EXERCISE INSTRUCTIONS →
Using the material that follows, output exactly the lines from the one containing "450, 46, 68" through the one containing "301, 53, 59", with both ends kept.

Top of SOURCE RECORDS

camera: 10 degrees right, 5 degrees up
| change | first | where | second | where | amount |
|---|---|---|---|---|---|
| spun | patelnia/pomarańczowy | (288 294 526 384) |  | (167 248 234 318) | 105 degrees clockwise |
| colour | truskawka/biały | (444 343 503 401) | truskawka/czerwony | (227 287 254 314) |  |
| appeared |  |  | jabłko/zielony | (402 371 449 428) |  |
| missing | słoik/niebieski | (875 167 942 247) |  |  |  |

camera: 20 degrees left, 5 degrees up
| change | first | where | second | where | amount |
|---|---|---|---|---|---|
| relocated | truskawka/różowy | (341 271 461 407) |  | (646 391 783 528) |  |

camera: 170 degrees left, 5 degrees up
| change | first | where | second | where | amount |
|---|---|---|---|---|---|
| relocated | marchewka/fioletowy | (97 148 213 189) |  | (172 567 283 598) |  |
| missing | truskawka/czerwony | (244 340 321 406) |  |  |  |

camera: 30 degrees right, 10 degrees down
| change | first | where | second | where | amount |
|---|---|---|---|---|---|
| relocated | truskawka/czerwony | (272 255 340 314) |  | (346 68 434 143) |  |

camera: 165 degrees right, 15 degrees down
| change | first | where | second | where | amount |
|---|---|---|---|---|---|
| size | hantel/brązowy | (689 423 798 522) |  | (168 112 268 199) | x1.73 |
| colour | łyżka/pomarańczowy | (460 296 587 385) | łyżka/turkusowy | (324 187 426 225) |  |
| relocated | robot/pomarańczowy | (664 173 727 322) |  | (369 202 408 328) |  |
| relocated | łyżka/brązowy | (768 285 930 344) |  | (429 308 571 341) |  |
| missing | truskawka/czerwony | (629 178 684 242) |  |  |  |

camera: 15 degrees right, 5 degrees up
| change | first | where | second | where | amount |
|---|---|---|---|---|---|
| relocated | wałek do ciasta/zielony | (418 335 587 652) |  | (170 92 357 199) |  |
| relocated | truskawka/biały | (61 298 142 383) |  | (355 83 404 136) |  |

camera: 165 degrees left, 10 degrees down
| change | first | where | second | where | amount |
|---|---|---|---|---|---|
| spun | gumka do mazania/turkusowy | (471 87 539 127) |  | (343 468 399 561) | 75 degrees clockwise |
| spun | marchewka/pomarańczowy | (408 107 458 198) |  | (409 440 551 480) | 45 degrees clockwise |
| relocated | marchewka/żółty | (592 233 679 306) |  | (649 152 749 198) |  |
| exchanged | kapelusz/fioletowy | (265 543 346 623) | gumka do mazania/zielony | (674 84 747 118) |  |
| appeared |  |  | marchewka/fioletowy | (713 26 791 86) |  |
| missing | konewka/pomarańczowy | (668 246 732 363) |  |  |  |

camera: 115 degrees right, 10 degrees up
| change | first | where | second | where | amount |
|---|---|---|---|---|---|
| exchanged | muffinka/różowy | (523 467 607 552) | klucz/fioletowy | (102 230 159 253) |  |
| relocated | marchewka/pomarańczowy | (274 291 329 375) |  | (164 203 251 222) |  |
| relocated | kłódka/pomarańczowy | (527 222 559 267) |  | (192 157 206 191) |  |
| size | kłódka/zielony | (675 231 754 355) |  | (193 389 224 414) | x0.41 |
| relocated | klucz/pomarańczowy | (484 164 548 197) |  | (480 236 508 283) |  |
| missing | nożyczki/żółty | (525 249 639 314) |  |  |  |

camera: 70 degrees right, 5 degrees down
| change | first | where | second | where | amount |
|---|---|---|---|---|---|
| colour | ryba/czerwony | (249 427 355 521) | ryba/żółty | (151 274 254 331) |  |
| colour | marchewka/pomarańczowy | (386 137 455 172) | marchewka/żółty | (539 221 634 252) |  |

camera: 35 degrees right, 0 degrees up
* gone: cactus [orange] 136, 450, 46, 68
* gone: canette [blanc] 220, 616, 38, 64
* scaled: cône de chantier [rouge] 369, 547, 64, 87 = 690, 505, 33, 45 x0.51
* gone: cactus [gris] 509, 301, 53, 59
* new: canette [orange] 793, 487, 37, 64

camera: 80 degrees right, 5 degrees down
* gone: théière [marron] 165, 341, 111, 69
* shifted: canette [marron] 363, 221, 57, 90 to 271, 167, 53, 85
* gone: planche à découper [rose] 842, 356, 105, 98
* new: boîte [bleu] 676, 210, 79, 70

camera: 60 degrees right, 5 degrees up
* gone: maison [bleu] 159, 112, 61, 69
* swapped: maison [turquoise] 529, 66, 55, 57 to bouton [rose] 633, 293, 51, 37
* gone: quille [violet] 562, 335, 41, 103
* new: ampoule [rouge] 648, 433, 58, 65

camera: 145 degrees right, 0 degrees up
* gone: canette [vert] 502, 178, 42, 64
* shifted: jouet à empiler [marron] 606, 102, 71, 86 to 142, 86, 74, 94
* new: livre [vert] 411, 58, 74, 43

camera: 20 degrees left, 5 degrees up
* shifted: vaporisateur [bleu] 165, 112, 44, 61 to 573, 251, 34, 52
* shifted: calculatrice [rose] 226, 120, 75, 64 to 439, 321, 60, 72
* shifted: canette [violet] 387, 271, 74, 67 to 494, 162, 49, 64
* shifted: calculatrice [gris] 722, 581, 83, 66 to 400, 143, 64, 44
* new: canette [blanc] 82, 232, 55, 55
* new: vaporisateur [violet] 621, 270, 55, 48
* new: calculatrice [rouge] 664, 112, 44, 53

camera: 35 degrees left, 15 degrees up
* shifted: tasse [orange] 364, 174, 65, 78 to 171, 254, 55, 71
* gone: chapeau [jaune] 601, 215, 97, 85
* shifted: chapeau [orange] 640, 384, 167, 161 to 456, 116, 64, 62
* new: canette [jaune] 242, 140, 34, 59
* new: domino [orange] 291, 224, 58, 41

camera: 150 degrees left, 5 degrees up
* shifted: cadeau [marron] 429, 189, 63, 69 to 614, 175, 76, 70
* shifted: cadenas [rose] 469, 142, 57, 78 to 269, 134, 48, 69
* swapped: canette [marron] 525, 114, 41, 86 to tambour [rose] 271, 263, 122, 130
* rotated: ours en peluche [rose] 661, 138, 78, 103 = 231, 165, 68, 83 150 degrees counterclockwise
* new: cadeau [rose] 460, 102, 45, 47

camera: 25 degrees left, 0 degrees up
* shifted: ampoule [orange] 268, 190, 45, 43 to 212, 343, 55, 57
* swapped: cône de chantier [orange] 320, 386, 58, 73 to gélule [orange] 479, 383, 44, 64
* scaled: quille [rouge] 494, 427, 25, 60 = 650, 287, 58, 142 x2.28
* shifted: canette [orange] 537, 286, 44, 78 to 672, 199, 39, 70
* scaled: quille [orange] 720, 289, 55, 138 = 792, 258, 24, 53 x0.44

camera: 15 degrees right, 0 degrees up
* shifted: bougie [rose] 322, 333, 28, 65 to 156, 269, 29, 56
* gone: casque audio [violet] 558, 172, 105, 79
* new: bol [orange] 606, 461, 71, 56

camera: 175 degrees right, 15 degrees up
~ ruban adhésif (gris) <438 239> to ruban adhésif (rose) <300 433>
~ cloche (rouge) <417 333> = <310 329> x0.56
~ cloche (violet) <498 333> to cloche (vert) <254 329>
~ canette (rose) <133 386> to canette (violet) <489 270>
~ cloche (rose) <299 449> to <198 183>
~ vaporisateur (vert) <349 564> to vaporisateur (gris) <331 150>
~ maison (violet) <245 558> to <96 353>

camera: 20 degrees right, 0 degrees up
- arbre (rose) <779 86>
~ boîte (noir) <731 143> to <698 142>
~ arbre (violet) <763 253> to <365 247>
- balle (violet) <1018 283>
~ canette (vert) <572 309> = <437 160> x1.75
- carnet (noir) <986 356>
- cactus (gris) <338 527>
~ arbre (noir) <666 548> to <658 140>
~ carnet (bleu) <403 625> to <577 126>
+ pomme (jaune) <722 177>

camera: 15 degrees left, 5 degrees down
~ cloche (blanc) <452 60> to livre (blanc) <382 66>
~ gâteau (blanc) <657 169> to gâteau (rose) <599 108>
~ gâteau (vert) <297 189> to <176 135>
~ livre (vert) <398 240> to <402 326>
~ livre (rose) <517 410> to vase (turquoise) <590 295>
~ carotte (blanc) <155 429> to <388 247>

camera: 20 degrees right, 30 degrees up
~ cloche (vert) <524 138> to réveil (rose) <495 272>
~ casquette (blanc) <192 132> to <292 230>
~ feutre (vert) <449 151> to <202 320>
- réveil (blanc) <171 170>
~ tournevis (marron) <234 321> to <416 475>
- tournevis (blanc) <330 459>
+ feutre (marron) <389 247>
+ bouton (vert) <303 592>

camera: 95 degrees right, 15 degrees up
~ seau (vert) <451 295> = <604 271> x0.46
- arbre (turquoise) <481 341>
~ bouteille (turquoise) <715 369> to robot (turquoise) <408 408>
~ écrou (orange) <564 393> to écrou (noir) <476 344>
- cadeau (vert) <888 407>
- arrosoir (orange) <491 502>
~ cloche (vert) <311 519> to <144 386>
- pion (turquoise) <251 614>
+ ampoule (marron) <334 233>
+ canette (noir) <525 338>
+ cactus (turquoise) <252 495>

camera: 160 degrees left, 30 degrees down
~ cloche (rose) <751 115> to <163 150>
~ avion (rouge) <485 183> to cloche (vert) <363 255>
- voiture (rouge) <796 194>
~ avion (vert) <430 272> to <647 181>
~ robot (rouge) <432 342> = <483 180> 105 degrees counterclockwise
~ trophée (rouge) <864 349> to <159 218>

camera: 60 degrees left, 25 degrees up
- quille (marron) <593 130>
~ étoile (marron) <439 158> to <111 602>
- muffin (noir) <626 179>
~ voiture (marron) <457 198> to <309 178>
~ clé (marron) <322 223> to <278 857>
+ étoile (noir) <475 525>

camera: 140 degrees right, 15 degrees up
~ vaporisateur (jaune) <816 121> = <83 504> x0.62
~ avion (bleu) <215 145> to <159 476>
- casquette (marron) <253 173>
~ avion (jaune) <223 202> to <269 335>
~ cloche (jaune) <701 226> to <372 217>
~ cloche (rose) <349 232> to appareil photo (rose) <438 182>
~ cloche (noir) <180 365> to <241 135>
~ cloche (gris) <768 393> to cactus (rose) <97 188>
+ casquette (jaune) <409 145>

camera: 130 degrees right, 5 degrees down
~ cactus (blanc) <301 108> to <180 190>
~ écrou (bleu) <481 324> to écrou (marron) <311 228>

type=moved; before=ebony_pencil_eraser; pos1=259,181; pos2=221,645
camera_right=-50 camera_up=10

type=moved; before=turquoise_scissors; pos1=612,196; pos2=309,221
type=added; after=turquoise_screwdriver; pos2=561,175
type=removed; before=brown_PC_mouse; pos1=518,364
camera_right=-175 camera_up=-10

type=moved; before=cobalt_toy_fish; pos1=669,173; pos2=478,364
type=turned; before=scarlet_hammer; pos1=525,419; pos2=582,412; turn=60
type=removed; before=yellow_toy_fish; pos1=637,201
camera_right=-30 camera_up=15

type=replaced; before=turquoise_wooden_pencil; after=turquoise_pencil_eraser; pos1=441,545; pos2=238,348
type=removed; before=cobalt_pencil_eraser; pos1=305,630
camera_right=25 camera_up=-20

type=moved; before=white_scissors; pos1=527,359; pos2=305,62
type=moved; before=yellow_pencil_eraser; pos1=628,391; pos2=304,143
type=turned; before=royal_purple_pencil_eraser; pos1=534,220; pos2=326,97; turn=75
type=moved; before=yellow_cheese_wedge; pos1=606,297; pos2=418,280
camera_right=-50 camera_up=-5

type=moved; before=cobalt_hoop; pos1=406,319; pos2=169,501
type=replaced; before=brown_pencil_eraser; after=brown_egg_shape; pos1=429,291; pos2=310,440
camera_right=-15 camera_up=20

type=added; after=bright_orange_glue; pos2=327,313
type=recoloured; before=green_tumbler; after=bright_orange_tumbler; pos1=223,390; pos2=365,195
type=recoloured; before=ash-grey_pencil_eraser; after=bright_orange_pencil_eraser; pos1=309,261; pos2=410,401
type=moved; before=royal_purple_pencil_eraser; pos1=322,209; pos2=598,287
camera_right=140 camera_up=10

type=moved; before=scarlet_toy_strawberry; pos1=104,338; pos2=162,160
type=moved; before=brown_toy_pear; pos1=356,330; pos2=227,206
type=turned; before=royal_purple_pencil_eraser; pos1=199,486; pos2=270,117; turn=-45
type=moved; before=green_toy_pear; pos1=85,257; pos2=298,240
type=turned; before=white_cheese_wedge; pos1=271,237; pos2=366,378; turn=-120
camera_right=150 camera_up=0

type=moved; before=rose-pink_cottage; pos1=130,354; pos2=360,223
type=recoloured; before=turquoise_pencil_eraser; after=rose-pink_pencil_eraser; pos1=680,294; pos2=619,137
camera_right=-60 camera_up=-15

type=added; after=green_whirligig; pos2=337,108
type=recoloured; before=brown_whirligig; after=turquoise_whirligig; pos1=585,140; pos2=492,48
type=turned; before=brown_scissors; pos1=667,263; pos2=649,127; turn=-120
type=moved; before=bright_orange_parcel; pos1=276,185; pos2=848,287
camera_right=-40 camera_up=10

Bottom of SOURCE RECORDS

RESPONSE FOR THIS EXERCISE →
* gone: cactus [orange] 136, 450, 46, 68
* gone: canette [blanc] 220, 616, 38, 64
* scaled: cône de chantier [rouge] 369, 547, 64, 87 = 690, 505, 33, 45 x0.51
* gone: cactus [gris] 509, 301, 53, 59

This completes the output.